» **WORK REQUEST**:
Search each line below for the word "none" and list those that contain it.

##########

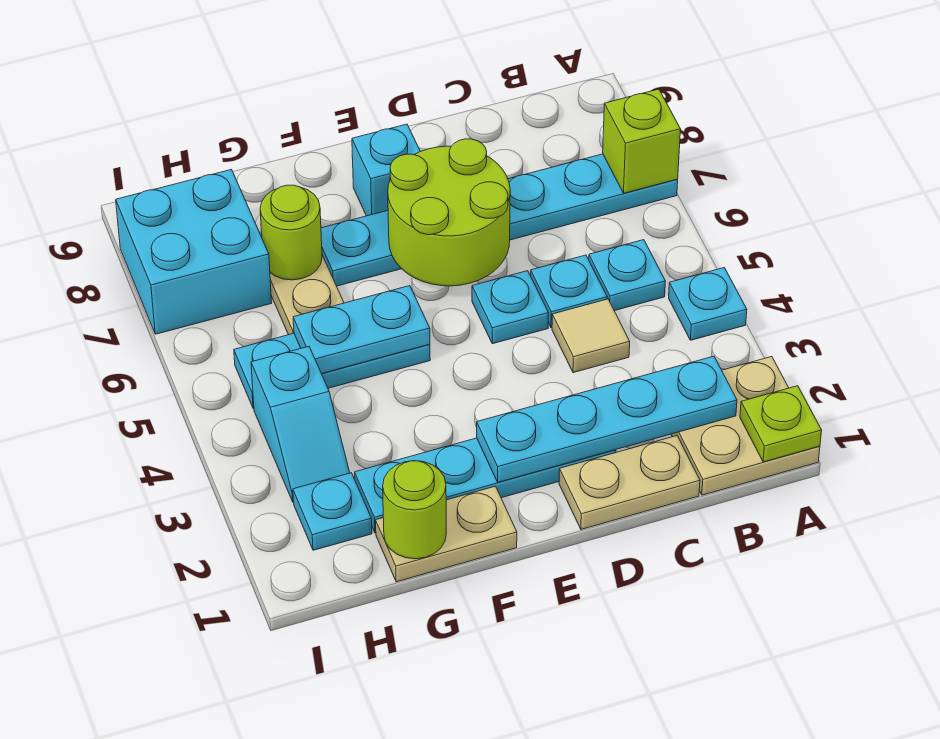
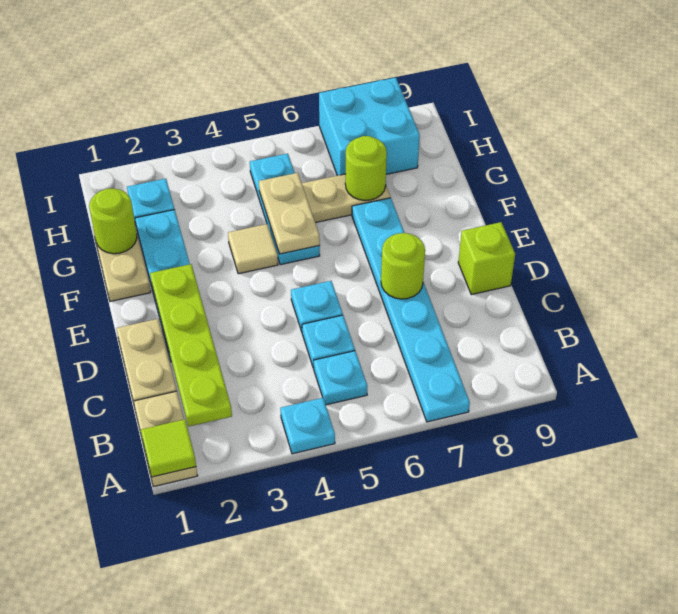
tan 2x2 plate [671,357,820,495] -> tan 1x2 plate [134,391,198,487]
lime 1x1 plate [740,386,822,462] -> lime 1x1 tile [141,419,196,477]
lime 1x1 brick [603,89,681,193] -> lime 1x1 brick moved to [458,222,515,295]
cyan 1x4 plate [477,356,737,482] -> lime 1x4 plate [150,264,232,426]
tan 1x1 tile [552,299,630,373] -> tan 1x1 tile moved to [228,224,278,274]
lime 2x2 round brick [388,139,510,286] -> lime 1x1 round brick [381,233,425,299]
cyan 1x1 brick [352,124,420,216] -> none
cyan 1x2 plate [293,286,430,374] -> tan 1x2 plate [259,173,320,254]
cyan 1x2 slope [251,346,350,502] -> none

##########

» **TASK OUTPUT**:
cyan 1x1 brick [352,124,420,216] -> none
cyan 1x2 slope [251,346,350,502] -> none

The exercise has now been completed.